INSTRUCTIONS TO FOLLOW
Which lines of the entries contain the string "Valis"? Please find them and copy them.

MATERIAL FOR THE TASK
____________________
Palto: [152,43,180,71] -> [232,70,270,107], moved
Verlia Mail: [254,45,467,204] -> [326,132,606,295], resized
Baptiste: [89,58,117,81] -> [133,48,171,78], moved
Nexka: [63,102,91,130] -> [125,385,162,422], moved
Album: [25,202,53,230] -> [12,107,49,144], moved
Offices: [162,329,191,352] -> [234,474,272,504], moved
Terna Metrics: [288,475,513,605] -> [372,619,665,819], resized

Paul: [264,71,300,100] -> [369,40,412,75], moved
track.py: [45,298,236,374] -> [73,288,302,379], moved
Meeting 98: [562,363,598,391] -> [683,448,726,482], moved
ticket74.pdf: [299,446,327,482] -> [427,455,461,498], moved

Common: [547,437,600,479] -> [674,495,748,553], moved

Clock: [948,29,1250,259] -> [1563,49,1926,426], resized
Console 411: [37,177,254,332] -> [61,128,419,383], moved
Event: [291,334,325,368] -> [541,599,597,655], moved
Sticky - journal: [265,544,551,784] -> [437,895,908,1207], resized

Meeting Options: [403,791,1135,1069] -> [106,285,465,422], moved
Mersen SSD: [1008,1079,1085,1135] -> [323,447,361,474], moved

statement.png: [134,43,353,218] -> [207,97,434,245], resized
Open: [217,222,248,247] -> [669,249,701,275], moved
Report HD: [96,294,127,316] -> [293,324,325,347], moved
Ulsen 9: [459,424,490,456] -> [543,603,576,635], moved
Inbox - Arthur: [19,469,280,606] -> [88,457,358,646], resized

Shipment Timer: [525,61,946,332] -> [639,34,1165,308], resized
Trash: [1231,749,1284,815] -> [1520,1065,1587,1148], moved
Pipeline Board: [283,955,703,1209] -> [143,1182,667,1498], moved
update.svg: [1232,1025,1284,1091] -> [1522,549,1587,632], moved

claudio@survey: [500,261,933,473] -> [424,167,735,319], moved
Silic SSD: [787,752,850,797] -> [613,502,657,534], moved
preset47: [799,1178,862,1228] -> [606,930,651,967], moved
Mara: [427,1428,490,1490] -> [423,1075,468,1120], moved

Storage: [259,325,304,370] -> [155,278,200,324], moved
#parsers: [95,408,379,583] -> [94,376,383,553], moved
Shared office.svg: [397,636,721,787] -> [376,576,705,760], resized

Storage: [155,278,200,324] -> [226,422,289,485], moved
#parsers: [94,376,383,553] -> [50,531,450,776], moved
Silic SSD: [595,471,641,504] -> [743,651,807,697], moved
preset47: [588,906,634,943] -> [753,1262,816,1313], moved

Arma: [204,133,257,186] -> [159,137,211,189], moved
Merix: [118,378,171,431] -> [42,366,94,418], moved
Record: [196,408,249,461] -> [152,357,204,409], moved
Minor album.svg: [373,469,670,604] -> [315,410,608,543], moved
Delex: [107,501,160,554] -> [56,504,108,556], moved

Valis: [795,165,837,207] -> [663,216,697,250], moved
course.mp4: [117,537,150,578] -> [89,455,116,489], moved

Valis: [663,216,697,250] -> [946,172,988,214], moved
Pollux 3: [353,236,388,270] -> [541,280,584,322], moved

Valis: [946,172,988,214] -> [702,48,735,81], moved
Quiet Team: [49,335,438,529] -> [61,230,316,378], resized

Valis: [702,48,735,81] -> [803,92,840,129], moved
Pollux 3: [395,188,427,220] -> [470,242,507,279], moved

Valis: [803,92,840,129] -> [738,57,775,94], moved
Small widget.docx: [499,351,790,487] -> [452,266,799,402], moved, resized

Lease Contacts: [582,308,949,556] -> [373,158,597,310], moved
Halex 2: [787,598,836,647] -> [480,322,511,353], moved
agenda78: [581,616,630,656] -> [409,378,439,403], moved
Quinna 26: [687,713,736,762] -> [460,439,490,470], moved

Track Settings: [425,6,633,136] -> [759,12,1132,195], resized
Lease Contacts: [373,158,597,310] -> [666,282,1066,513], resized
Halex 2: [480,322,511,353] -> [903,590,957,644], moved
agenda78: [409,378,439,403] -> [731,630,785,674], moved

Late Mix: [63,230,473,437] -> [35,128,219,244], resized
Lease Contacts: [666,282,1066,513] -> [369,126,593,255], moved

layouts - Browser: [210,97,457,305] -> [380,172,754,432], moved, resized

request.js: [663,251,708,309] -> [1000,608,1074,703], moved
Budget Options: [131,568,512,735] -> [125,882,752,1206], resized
____________________
ANSWER TO THE EXERCISE
Valis: [795,165,837,207] -> [663,216,697,250], moved
Valis: [663,216,697,250] -> [946,172,988,214], moved
Valis: [946,172,988,214] -> [702,48,735,81], moved
Valis: [702,48,735,81] -> [803,92,840,129], moved
Valis: [803,92,840,129] -> [738,57,775,94], moved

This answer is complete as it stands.